**Information supplied:**
====================
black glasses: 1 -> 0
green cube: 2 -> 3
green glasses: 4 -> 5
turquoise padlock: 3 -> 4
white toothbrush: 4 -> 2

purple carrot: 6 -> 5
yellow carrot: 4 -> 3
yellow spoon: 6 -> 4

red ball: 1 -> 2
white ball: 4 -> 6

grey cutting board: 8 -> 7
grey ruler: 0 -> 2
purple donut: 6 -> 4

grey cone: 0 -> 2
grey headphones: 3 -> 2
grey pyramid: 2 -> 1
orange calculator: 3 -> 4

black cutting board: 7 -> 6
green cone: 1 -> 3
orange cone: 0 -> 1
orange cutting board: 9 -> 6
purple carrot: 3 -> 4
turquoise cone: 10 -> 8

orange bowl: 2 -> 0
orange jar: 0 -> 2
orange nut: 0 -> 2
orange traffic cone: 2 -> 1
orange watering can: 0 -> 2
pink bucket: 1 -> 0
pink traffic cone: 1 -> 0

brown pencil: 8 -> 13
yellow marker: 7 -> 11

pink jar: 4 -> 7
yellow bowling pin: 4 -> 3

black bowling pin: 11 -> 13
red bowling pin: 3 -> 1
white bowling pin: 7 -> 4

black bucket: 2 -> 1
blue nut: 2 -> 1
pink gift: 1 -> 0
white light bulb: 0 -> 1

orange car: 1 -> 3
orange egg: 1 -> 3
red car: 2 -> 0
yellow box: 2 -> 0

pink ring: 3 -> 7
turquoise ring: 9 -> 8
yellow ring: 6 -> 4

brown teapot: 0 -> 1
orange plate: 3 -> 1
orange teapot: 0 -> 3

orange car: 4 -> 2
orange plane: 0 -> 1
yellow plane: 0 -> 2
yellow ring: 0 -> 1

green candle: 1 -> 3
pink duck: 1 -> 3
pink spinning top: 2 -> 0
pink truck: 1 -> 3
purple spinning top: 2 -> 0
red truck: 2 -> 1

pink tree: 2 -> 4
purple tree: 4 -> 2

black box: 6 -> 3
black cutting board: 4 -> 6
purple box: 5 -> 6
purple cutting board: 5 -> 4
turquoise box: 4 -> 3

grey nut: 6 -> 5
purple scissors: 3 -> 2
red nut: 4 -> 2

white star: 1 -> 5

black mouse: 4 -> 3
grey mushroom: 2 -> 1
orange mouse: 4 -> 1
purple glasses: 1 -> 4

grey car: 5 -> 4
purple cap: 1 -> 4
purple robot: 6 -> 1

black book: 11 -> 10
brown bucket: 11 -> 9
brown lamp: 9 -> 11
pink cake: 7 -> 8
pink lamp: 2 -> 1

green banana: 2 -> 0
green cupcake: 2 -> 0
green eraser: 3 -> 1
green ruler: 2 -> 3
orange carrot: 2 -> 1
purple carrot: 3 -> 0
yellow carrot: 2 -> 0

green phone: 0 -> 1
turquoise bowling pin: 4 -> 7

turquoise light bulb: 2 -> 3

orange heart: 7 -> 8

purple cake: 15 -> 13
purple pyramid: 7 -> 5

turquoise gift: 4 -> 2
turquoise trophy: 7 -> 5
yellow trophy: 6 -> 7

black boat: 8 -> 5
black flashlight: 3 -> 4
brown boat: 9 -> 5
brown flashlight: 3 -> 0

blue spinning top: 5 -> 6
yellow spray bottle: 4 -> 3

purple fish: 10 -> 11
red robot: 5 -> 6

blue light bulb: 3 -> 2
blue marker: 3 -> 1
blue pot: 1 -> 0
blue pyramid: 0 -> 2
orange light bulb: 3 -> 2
====================
**Work task:**
Nothing but the lines from the one with "green banana: 2 -> 0" to the last line of the data should appear in the answer, each exactly as it stands.

**Expected answer:**
green banana: 2 -> 0
green cupcake: 2 -> 0
green eraser: 3 -> 1
green ruler: 2 -> 3
orange carrot: 2 -> 1
purple carrot: 3 -> 0
yellow carrot: 2 -> 0

green phone: 0 -> 1
turquoise bowling pin: 4 -> 7

turquoise light bulb: 2 -> 3

orange heart: 7 -> 8

purple cake: 15 -> 13
purple pyramid: 7 -> 5

turquoise gift: 4 -> 2
turquoise trophy: 7 -> 5
yellow trophy: 6 -> 7

black boat: 8 -> 5
black flashlight: 3 -> 4
brown boat: 9 -> 5
brown flashlight: 3 -> 0

blue spinning top: 5 -> 6
yellow spray bottle: 4 -> 3

purple fish: 10 -> 11
red robot: 5 -> 6

blue light bulb: 3 -> 2
blue marker: 3 -> 1
blue pot: 1 -> 0
blue pyramid: 0 -> 2
orange light bulb: 3 -> 2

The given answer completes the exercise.